### WORK TO BE COMPLETED
All lines containing the string "none" must be copied from the entries.

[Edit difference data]
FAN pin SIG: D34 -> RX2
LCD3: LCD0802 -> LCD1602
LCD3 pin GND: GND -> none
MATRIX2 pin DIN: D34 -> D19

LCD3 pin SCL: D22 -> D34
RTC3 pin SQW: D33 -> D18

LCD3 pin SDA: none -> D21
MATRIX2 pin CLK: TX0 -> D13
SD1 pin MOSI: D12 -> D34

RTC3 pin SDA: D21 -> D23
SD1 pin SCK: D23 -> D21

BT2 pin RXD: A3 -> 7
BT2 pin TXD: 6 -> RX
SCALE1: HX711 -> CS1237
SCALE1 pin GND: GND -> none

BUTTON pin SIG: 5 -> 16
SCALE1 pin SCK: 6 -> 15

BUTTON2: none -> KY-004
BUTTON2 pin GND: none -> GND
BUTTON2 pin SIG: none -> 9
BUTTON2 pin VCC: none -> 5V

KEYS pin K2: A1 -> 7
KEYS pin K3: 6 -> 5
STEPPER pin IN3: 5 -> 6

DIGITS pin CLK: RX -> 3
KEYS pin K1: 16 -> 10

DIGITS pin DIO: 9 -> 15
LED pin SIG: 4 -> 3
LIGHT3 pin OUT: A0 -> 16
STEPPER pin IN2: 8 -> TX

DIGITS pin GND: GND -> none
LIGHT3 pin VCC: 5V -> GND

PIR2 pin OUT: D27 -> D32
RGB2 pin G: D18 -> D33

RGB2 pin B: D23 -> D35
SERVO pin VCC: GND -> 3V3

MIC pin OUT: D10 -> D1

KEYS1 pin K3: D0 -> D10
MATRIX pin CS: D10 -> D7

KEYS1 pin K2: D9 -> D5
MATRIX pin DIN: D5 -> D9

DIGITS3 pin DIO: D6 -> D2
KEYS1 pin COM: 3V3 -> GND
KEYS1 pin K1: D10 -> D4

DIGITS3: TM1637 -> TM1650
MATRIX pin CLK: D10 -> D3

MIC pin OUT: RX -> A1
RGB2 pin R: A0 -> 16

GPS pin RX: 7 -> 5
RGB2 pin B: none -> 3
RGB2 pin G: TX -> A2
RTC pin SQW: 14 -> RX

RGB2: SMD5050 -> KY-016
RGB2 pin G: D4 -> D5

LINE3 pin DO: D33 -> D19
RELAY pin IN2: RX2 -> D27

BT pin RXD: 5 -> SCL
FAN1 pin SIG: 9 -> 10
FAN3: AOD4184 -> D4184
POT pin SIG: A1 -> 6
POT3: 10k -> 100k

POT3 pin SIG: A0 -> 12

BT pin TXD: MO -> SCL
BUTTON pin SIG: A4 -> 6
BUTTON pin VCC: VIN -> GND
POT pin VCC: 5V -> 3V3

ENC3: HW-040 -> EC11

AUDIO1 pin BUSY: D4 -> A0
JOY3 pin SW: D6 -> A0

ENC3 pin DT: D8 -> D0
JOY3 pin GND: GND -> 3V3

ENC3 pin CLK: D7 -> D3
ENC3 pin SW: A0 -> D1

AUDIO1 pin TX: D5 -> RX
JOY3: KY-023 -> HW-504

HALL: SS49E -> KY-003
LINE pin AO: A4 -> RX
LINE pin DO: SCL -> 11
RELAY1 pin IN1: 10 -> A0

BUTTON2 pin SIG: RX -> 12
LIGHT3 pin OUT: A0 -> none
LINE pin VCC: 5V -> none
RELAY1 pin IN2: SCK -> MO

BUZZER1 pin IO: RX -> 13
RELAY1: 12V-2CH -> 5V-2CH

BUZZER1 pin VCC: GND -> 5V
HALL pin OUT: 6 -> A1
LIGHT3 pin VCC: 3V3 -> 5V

### EXPECTED ANSWER
LCD3 pin GND: GND -> none
LCD3 pin SDA: none -> D21
SCALE1 pin GND: GND -> none
BUTTON2: none -> KY-004
BUTTON2 pin GND: none -> GND
BUTTON2 pin SIG: none -> 9
BUTTON2 pin VCC: none -> 5V
DIGITS pin GND: GND -> none
RGB2 pin B: none -> 3
LIGHT3 pin OUT: A0 -> none
LINE pin VCC: 5V -> none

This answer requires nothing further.